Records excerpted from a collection
⁂

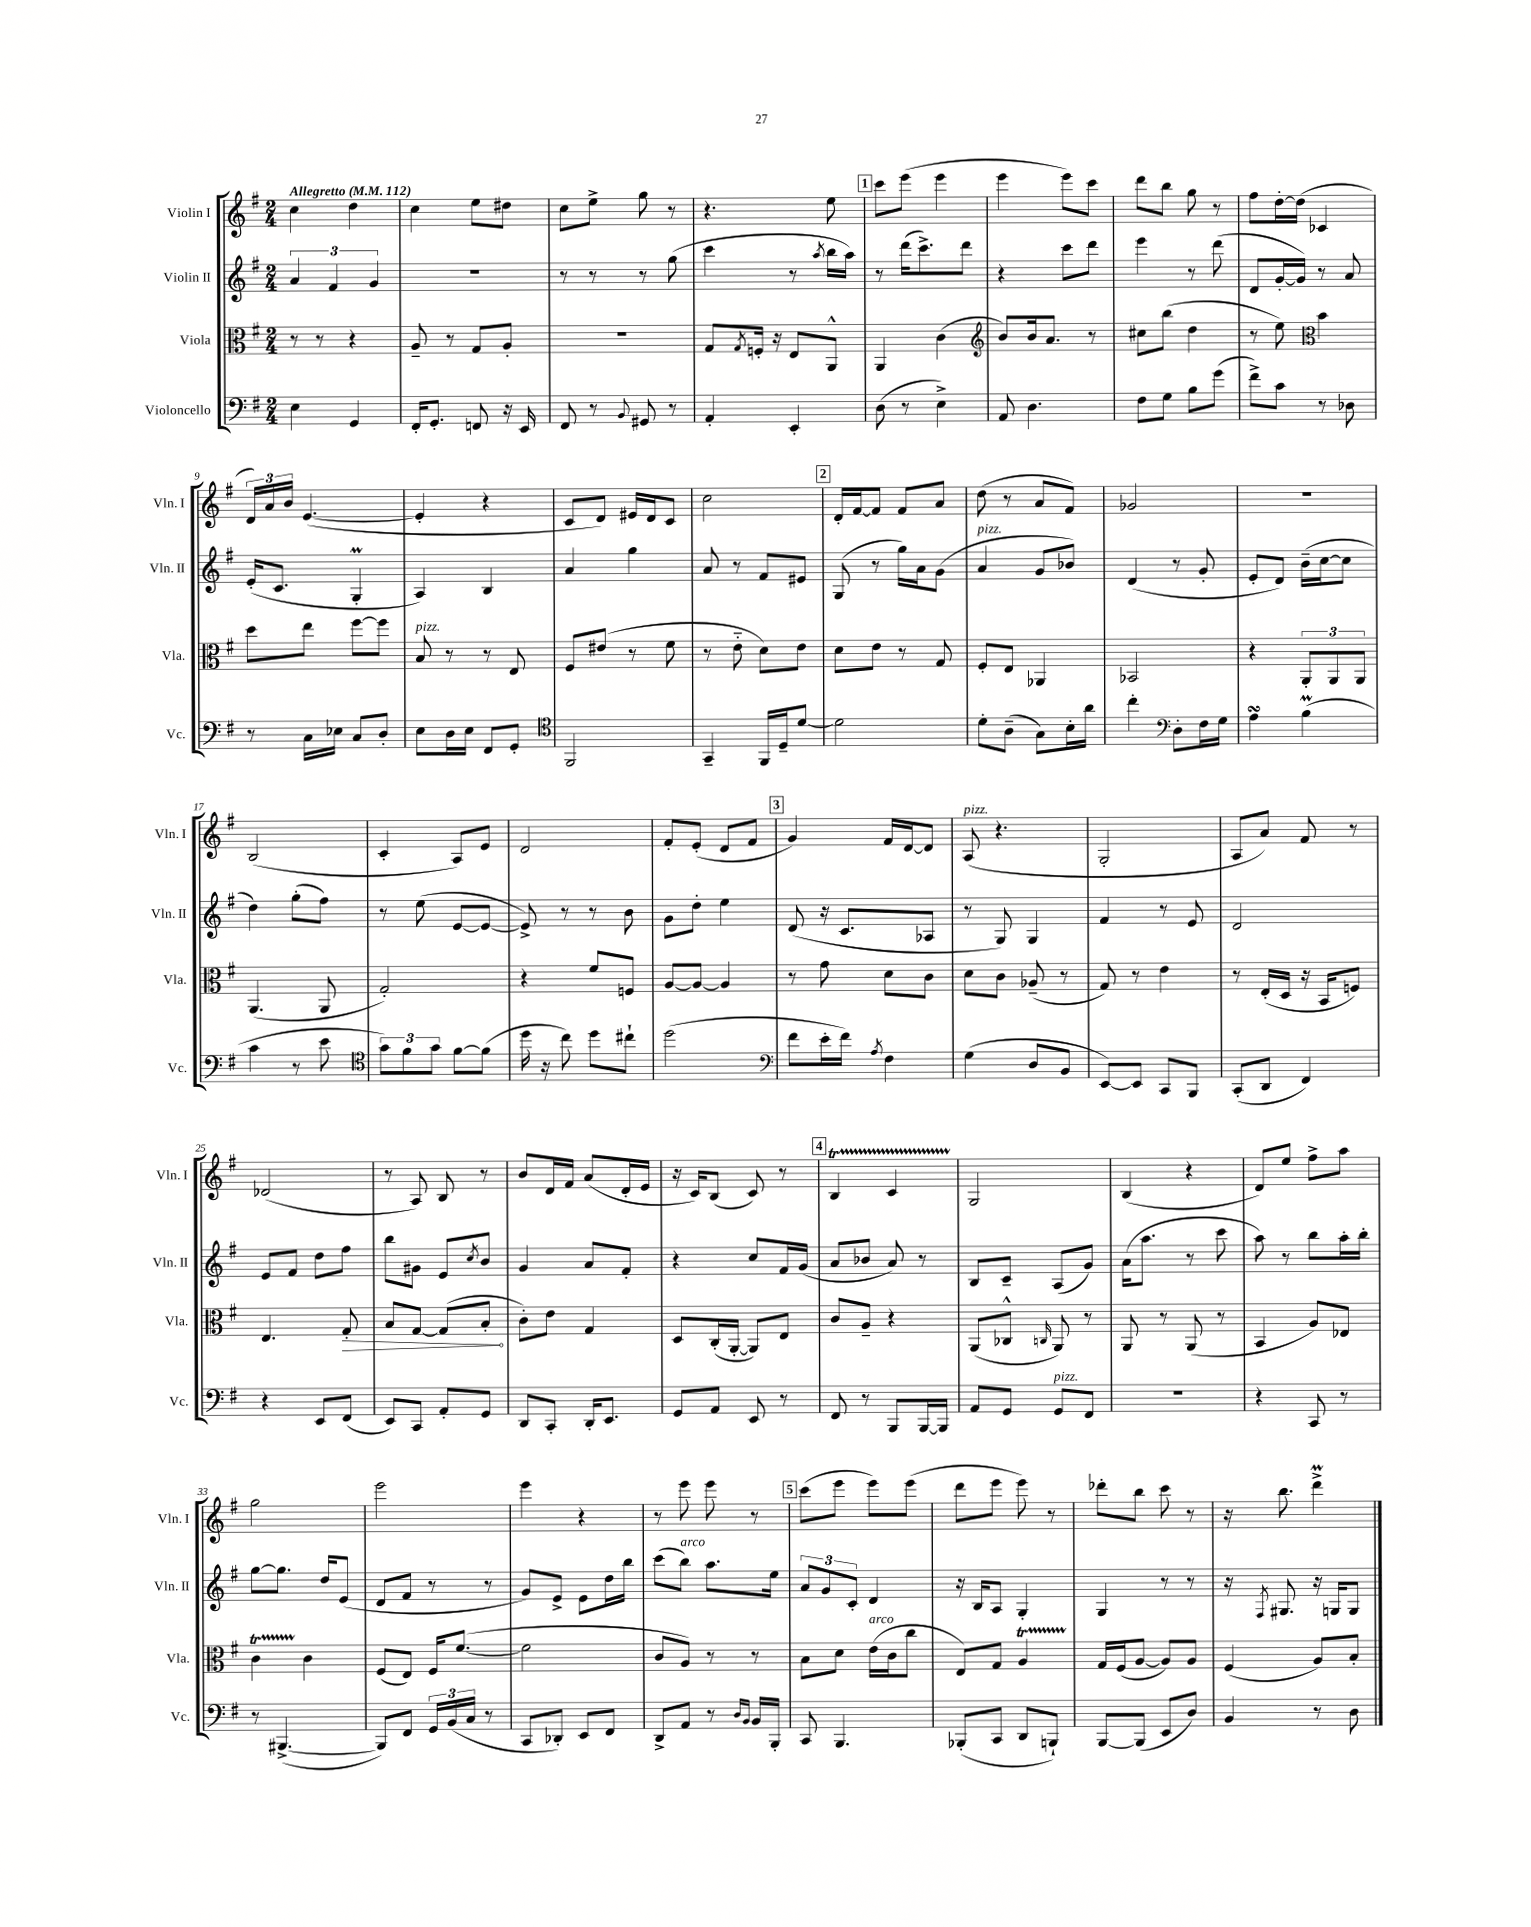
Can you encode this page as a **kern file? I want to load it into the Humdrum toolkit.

**kern	**kern	**kern	**kern
*staff4	*staff3	*staff2	*staff1
*clefF4	*clefC3	*clefG2	*clefG2
*k[f#]	*k[f#]	*k[f#]	*k[f#]
*M2/4	*M2/4	*M2/4	*M2/4
*MM112	*MM112	*MM112	*MM112
4E\	8r	6a/	4cc\
.	8r	.	.
.	.	6f#/	.
4GG/	4r	.	4dd\
.	.	6g/	.
=	=	=	=
16FF#'/LK	8A~/	2r	4cc\
8.GG'/J	.	.	.
.	8r	.	.
8FF/	8G/L	.	8ee\L
16r	8A'/J	.	8dd#\J
16EE/	.	.	.
=	=	=	=
8FF#/	2r	8r	8cc\L
8r	.	8r	8ee^\J
8qqBB/	.	.	.
8GG#/	.	8r	8gg\
8r	.	(8gg\	8r
=	=	=	=
4AA'/	8G/L	4ccc\	4.r
.	8qG/	.	.
.	16F'/Jk	.	.
.	16r	.	.
4EE'/	8E/L	8r	.
.	.	8qaa/	.
.	8AA^^/J	16bb\LL	8ee\
.	.	16aa\JJ)	.
=	=	=	=
(8D\	4AA/	8r	8ccc\L
8r	.	(16ddd\LK	(8eee\J
.	.	8.ccc^\)	.
4E^\)	(4c\	.	4eee\
.	.	8ddd\J	.
=	=	=	=
*	*clefG2	*	*
8AA/	8b/L)	4r	4eee\
4.D\	16b/k	.	.
.	8.a/J	.	.
.	.	8ccc\L	8eee\L)
.	8r	8ddd\J	8ccc\J
=	=	=	=
8F#\L	8cc#\L	4eee\	8ddd\L
8G\J	(8bb\J	.	8bb\J
8B\L	4dd\	8r	8gg\
(8g\J	.	(8ddd\	8r
=	=	=	=
8f#^\L)	8r	8d/L	8ff#\L
8c\J	8ee\)	[16g'/L	[16dd'\L
.	.	16g/]JJ)	(16dd\]JJ
*	*clefC3	*	*
8r	4b\	8r	4c-/
8D-\	.	8a/	.
=	=	=	=
8r	8dd\L	(16e'/LK	24d/LL)
.	.	.	24a/
.	.	8.c/J	.
.	.	.	24b/JJ
16C\LL	8ee\J	.	([4.e/
16E-\JJ	.	.	.
8C/L	[8ff#\L	4G'/	.
8D'/J	8ff#\]J	.	.
=	=	=	=
8E\L	8B/	4A/)	4e'/]
16D\L	8r	.	.
16E\JJ	.	.	.
8FF#/L	8r	4B/	4r
8GG'/J	8E/	.	.
=	=	=	=
*clefC4	*	*	*
2FF#/	8F#/L	4a/	8c/L
.	(8e#/J	.	8d/J)
.	8r	4gg\	16e#/LL
.	.	.	16d/J
.	8f#\	.	8c/J
=	=	=	=
4GG~/	8r	8a/	2cc\
.	8e'~\	8r	.
16FF#/LL	8d\L)	8f#/L	.
16D~/J	.	.	.
[8d/J	8e\J	8e#/J	.
=	=	=	=
2d\]	8d\L	(8G/	16d'/LL
.	.	.	[16f#/J
.	8e\J	8r	8f#/]J
.	8r	16gg\LL)	8f#/L
.	.	16a\J	.
.	8G/	(8g\J	8a/J
=	=	=	=
8d'\L	8F#'/L	4a/	(8dd\
(8A~\J	8E/J	.	8r
8G\L)	4AA-/	8g/L	8a/L
16B'\L	.	8b-/J)	8f#/J)
16a\JJ	.	.	.
=	=	=	=
4cc'\	2BB-/	(4d/	2g-/
*clefF4	*	*	*
8D'\L	.	8r	.
16F#\L	.	8g'/	.
16G\JJ	.	.	.
=	=	=	=
4A\	4r	8e'/L	2r
.	.	8d/J)	.
(4B\	12AA'/L	(16b~\LL	.
.	.	[16cc\J	.
.	12AA/	.	.
.	.	8cc\]J	.
.	12AA/J	.	.
=	=	=	=
4c\	(4.AA/	4dd\)	(2B/
8r	.	(8gg'\L	.
8e\	8AA/	8ff#\J)	.
=	=	=	=
*clefC4	*	*	*
12g\L)	2G'/)	8r	4c'/
12f#\	.	.	.
.	.	(8ee\	.
12g\J	.	.	.
[8f#\L	.	[8e/L	8A/L)
(8f#\]J	.	8e/_J	8e/J
=	=	=	=
16dd\	4r	8e^/])	2d/
16r	.	.	.
8cc\)	.	8r	.
8dd\L	8f#/L	8r	.
8cc#`\J	8F/J	8b\	.
=	=	=	=
(2dd\	[8A/L	8g\L	8f#'/L
.	8A/_J	8dd'\J	(8e'/J
.	4A/]	4ee\	8d/L
.	.	.	8f#/J
=	=	=	=
*clefF4	*	*	*
8f#\L	8r	(8d/	4g/)
16e'\L	8g\	16r	.
16f#\JJ)	.	8.c/L	.
8qA/	.	.	.
4F#\	8d\L	.	16f#/LL
.	.	.	[16d/J
.	8c\J	8A-/J	8d/]J
=	=	=	=
(4G\	8d\L	8r	(8A/
.	8c\J	8G/)	4.r
8D/L	(8A-~/	4G/	.
8BB/J	8r	.	.
=	=	=	=
[8EE/L)	8G/)	4f#/	2G'/
8EE/]J	8r	.	.
8CC/L	4e\	8r	.
8BBB/J	.	8e/	.
=	=	=	=
(8CC'/L	8r	2d/	8A/L
8DD/J	(16E'/LL	.	8a/J)
.	16D/JJ	.	.
4FF#/)	16r	.	8f#/
.	16BB/LK	.	.
.	8F/J)	.	8r
=	=	=	=
4r	4.E/	8e/L	(2d-/
.	.	8f#/J	.
8EE/L	.	8dd\L	.
(8FF#/J	8G'/	8ff#\J	.
=	=	=	=
8EE/L)	8B/L	8bb\L	8r
8CC/J	[8G/J	8g#\J	8A/)
8AA'/L	(8G/]L	8e/L	8B/
.	.	8qcc/	.
8GG/J	8B'/J	8b/J	8r
=	=	=	=
8DD/L	8c'\L)	4g/	8b/L
8CC'/J	8e\J	.	16d/L
.	.	.	16f#/JJ
16DD'/LK	4G/	8a/L	(8a/L
8.EE/J	.	.	.
.	.	8f#'/J	16d'/L
.	.	.	16e/JJ
=	=	=	=
8GG/L	8D/L	4r	16r
.	.	.	16c/LK)
8AA/J	(16C'/L	.	(8B/J
.	[16AA'/JJ	.	.
8EE/	8AA/]L)	8cc/L	8c/)
8r	8E/J	16f#/L	8r
.	.	(16g/JJ	.
=	=	=	=
8FF#/	8c/L	8a/L	4B/
8r	8A~/J	8b-/J	.
8BBB/L	4r	8a/)	4c/
[16BBB/L	.	8r	.
16BBB/]JJ	.	.	.
=	=	=	=
8AA/L	(8AA/L	8B/L	2G/
8GG/J	8C-^^/J	8c~/J	.
.	16qqC/	.	.
8GG/L	8AA/)	(8A/L	.
8FF#/J	8r	8g/J)	.
=	=	=	=
2r	8AA/	(16a\LK	(4B/
.	.	8.aa\J	.
.	8r	.	.
.	(8AA/	8r	4r
.	8r	8ccc\	.
=	=	=	=
4r	4BB/	8aa\)	8d/L)
.	.	8r	8ee/J
8CC/	8A/L)	8bb\L	8ff#^\L
8r	8E-/J	16aa'\L	8aa\J
.	.	16bb'\JJ	.
=	=	=	=
8r	4c\	[8gg\L	2gg\
([4.BBB#^/	.	8.gg\]J	.
.	4c\	.	.
.	.	16dd/LK	.
.	.	(8e/J	.
=	=	=	=
8BBB#/]L)	(8F#/L	8d/L	2eee\
8FF#/J	8E/J)	8f#/J	.
24GG/LL	16F#/LK	8r	.
(24BB/	.	.	.
.	([8.f#/J	.	.
24C/JJ	.	.	.
8r	.	8r	.
=	=	=	=
8CC/L	2f#\]	8g/L)	4eee\
8DD-'/J)	.	8e^/J	.
8EE/L	.	8e\L	4r
8FF#/J	.	16dd\L	.
.	.	16bb\JJ	.
=	=	=	=
8DD^/L	8c/L	(8ccc\L	8r
8AA/J	8A/J)	8bb\J)	8eee\
8r	8r	8.aa\L	8eee\
16qqD/LL	.	.	.
16qqBB/JJ	.	.	.
16BB/LL	8r	.	8r
16BBB'/JJ	.	16ee\Jk	.
=	=	=	=
8CC/	8B\L	12a/L	(8ccc\L
.	.	12g/	.
4.BBB/	8d\J	.	8eee\J
.	.	12c'/J	.
.	(16e\LL	4d/	8eee\L)
.	16c\J	.	.
.	8cc\J	.	(8eee\J
=	=	=	=
(8BBB-'/L	8E/L)	16r	8ddd\L
.	.	16B/LK	.
8CC/J	8G/J	8A/J	8eee\J
8DD/L	4A/	4G'/	8eee\)
8BBB`/J)	.	.	8r
=	=	=	=
[8BBB/L	16G/LL	4G/	8ddd-'\L
.	(16F#/J	.	.
(8BBB/]J	[8A/J	.	8bb\J
8EE/L	8A/]L)	8r	8ccc\
8D/J)	8A/J	8r	8r
=	=	=	=
4BB/	(4F#/	16r	16r
.	.	8qF#/	.
.	.	8.G#/	8.bb\
8r	8A/L)	16r	4ddd^\
.	.	16G/LK	.
8D\	8B'/J	8G/J	.
==	==	==	==
*-	*-	*-	*-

⁂

Pull out every line of the material above that contains the string "kern".

**Answer to the task:**
Can you encode this page as a **kern file? I want to load it into the Humdrum toolkit.
**kern	**kern	**kern	**kern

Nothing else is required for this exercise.